Exercise => Restate all of the entries exactly, dropping any pictures they hold.

Task input =>
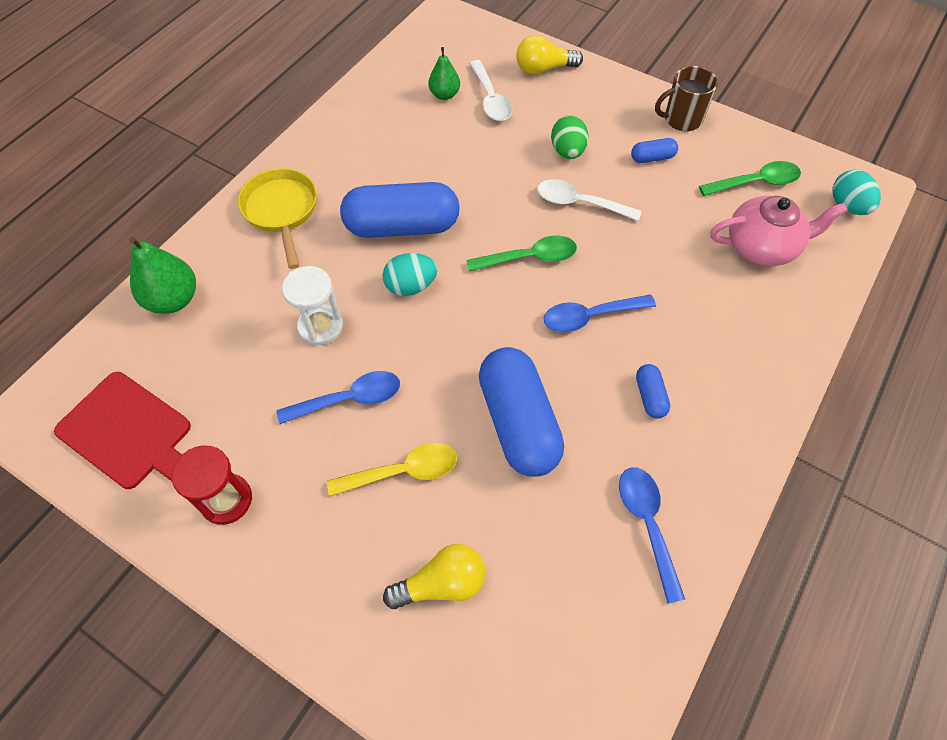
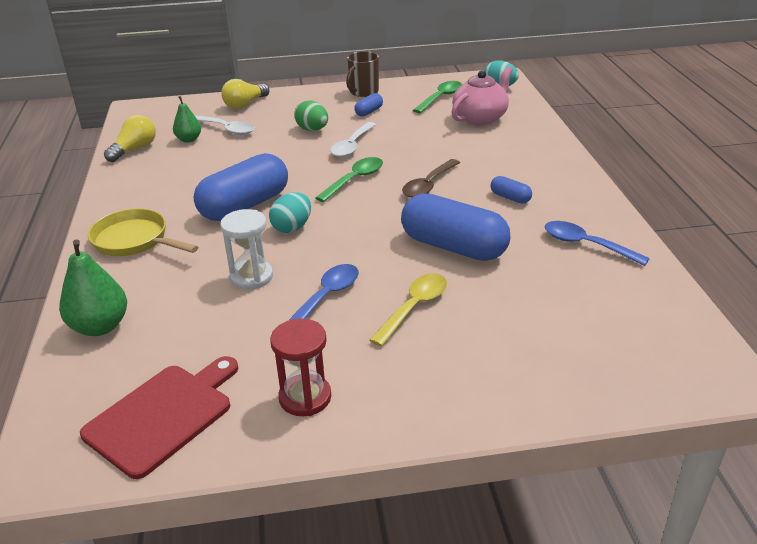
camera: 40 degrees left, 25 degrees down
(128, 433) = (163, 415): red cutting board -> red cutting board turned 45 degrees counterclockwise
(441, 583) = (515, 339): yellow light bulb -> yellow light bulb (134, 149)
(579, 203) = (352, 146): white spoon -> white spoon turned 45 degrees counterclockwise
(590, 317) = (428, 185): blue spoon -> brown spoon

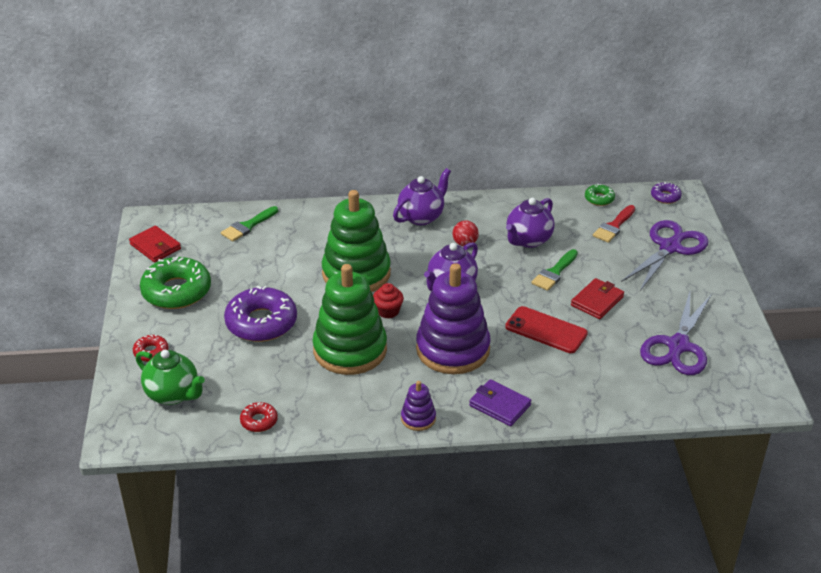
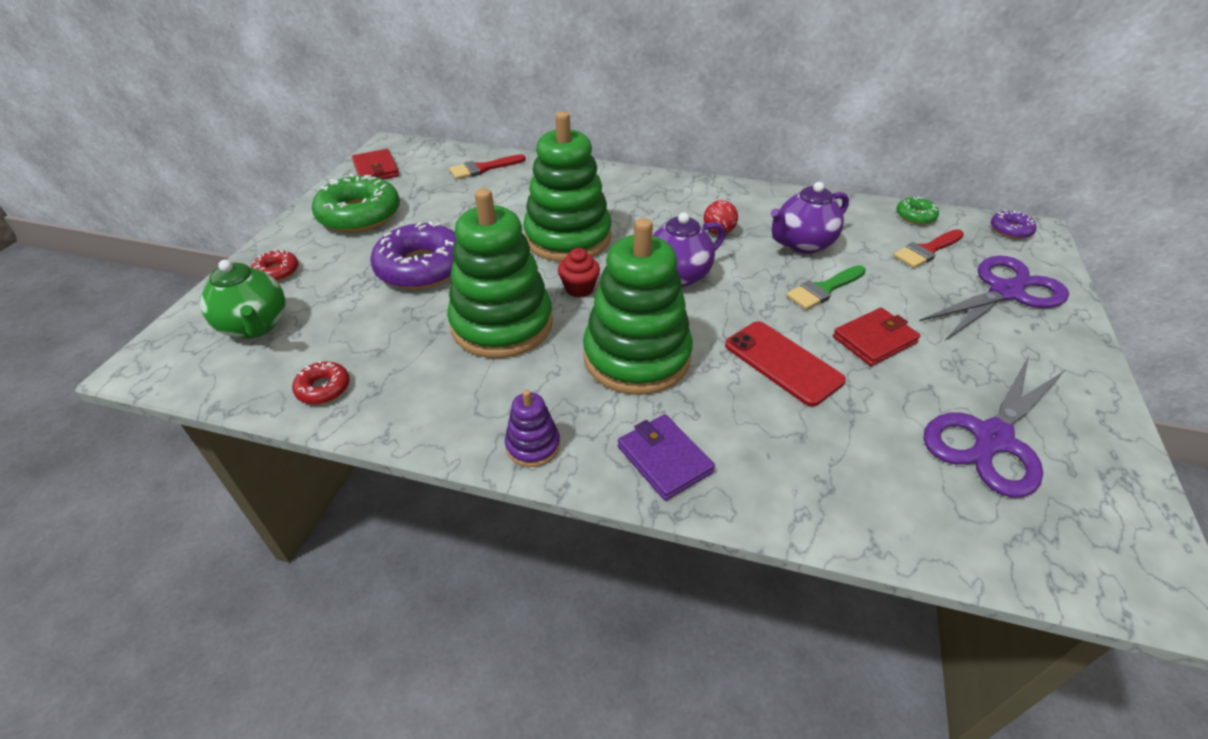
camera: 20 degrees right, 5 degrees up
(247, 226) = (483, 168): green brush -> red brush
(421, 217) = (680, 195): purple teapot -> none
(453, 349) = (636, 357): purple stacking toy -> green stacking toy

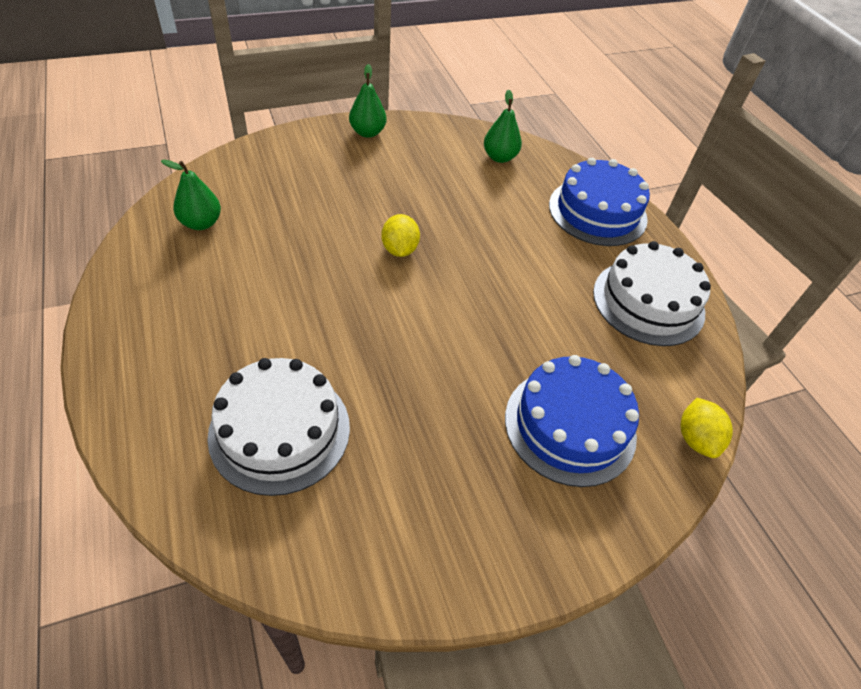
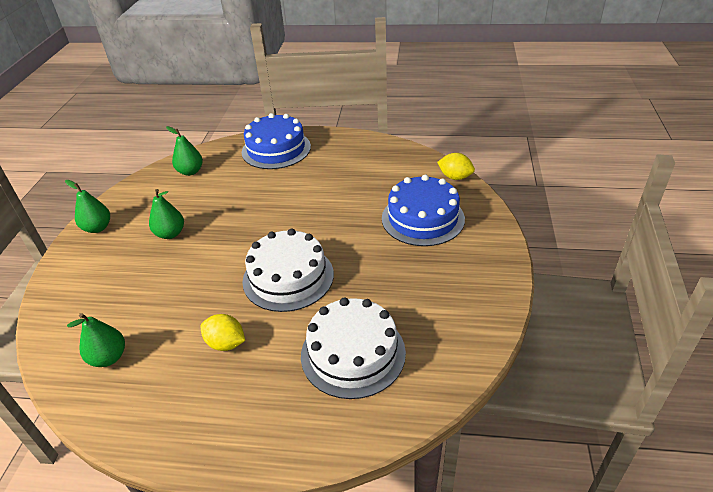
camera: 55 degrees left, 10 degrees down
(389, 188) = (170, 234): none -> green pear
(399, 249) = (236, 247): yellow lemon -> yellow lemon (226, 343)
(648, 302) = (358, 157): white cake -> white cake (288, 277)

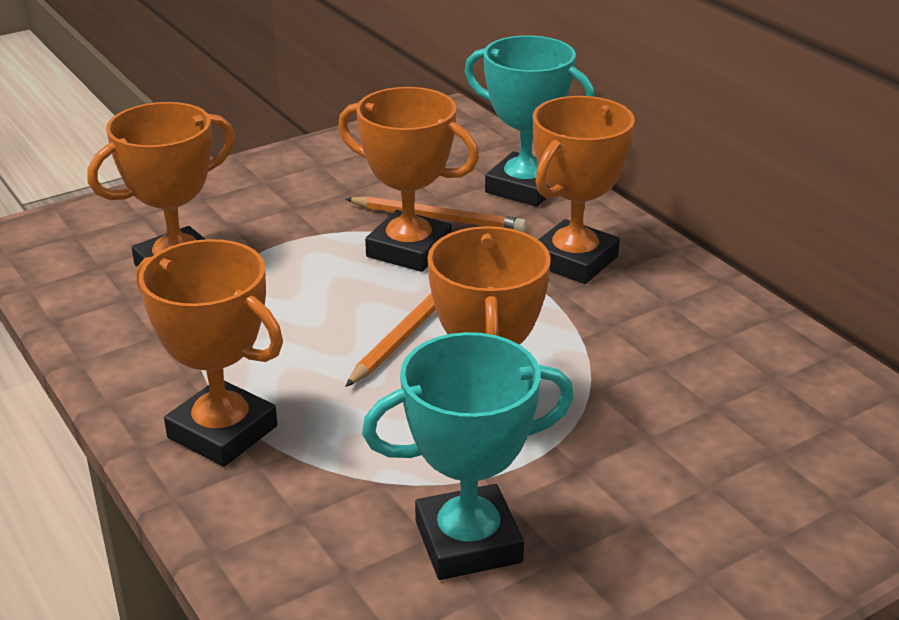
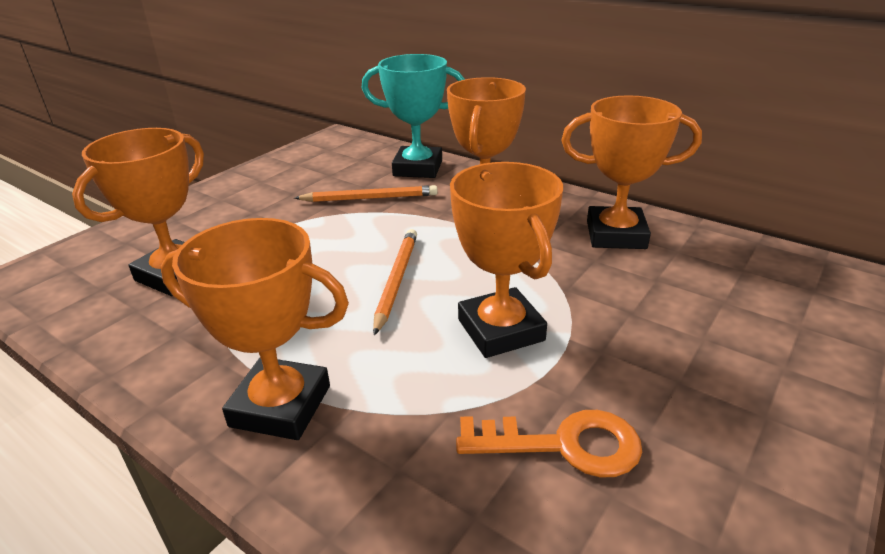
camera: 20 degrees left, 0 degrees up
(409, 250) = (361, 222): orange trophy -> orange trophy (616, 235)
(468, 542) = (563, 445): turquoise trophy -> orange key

Answer section =>
camera: 40 degrees left, 25 degrees down
(128, 433) = (163, 415): red cutting board -> red cutting board turned 45 degrees counterclockwise
(441, 583) = (515, 339): yellow light bulb -> yellow light bulb (134, 149)
(579, 203) = (352, 146): white spoon -> white spoon turned 45 degrees counterclockwise
(590, 317) = (428, 185): blue spoon -> brown spoon

camera: 20 degrees right, 5 degrees up
(247, 226) = (483, 168): green brush -> red brush
(421, 217) = (680, 195): purple teapot -> none
(453, 349) = (636, 357): purple stacking toy -> green stacking toy

camera: 55 degrees left, 10 degrees down
(389, 188) = (170, 234): none -> green pear
(399, 249) = (236, 247): yellow lemon -> yellow lemon (226, 343)
(648, 302) = (358, 157): white cake -> white cake (288, 277)

camera: 20 degrees left, 0 degrees up
(409, 250) = (361, 222): orange trophy -> orange trophy (616, 235)
(468, 542) = (563, 445): turquoise trophy -> orange key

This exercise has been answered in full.